[Your goal]
Determine how many lines below include the string "Playlist". Reply with the number only.

[Dataset entries]

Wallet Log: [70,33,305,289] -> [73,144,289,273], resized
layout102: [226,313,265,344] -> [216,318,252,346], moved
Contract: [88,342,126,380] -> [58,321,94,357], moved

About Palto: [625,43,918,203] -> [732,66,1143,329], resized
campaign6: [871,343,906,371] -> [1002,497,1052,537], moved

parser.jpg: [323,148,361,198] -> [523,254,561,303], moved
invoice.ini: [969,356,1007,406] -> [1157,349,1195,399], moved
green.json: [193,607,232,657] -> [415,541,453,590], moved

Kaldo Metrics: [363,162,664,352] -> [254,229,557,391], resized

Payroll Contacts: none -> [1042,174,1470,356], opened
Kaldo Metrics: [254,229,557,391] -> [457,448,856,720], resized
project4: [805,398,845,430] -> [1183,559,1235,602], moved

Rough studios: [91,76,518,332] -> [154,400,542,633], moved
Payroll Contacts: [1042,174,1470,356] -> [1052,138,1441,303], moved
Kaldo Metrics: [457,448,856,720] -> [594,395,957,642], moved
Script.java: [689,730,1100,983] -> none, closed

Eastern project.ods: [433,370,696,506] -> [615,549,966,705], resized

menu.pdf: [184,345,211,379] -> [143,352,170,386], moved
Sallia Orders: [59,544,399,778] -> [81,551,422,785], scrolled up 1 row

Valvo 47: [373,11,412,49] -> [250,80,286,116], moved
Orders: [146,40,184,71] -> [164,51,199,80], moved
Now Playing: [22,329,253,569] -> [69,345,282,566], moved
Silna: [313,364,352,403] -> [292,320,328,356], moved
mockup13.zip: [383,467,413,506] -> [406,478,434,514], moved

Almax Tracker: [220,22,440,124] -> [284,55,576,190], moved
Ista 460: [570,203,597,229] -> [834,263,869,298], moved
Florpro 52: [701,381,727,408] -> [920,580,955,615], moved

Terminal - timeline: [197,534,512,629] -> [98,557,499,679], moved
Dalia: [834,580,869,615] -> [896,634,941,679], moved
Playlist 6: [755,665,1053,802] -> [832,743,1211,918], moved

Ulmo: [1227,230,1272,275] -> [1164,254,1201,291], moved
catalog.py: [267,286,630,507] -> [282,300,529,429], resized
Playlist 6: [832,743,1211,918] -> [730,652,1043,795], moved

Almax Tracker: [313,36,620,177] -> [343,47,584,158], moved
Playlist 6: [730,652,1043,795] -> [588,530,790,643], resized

[Completed exercise]
3